Task details: Should an entry include a picture, omit the picture and still repeat everything else exactly.

Excerpted records:
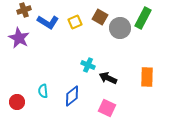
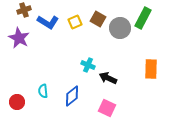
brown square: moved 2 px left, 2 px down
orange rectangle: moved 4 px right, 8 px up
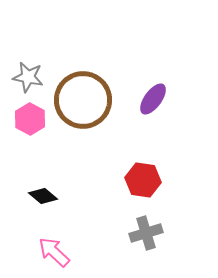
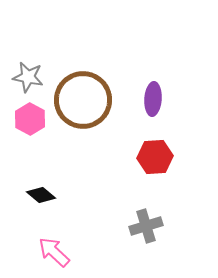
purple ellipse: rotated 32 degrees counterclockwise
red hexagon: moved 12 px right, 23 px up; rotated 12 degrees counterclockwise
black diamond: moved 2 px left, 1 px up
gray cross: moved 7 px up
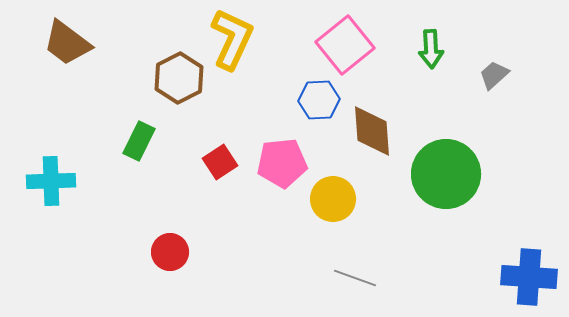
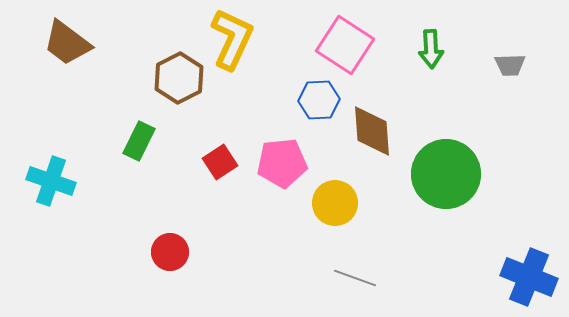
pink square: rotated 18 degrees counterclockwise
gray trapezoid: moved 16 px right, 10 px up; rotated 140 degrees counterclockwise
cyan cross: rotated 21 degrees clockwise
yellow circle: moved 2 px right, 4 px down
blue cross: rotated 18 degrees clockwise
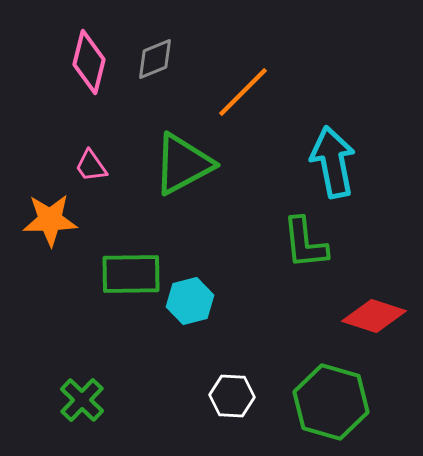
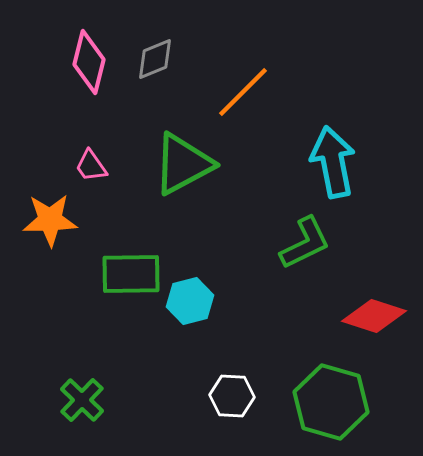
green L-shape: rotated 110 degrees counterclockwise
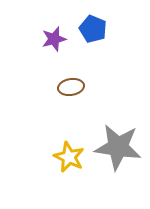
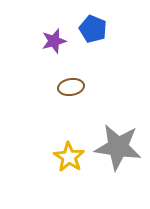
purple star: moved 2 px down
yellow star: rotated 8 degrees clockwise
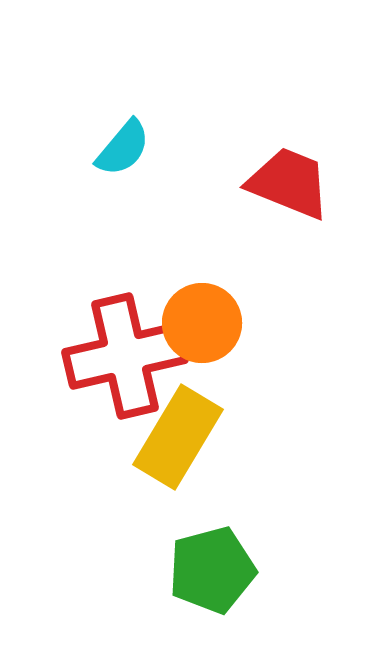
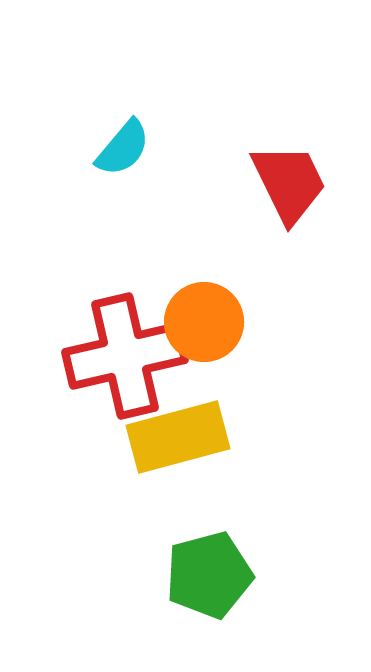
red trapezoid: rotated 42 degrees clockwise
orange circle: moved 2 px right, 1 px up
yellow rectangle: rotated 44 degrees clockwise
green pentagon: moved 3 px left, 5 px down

Answer space:
brown square: moved 2 px left, 2 px down
orange rectangle: moved 4 px right, 8 px up
purple ellipse: rotated 32 degrees counterclockwise
red hexagon: moved 12 px right, 23 px up; rotated 12 degrees counterclockwise
black diamond: moved 2 px left, 1 px up
gray cross: moved 7 px up
pink square: rotated 18 degrees counterclockwise
gray trapezoid: moved 16 px right, 10 px up; rotated 140 degrees counterclockwise
cyan cross: rotated 21 degrees clockwise
yellow circle: moved 2 px right, 4 px down
blue cross: rotated 18 degrees clockwise
green L-shape: rotated 110 degrees counterclockwise
purple star: moved 2 px down
yellow star: rotated 8 degrees clockwise
red trapezoid: rotated 42 degrees clockwise
orange circle: moved 2 px right, 1 px up
yellow rectangle: rotated 44 degrees clockwise
green pentagon: moved 3 px left, 5 px down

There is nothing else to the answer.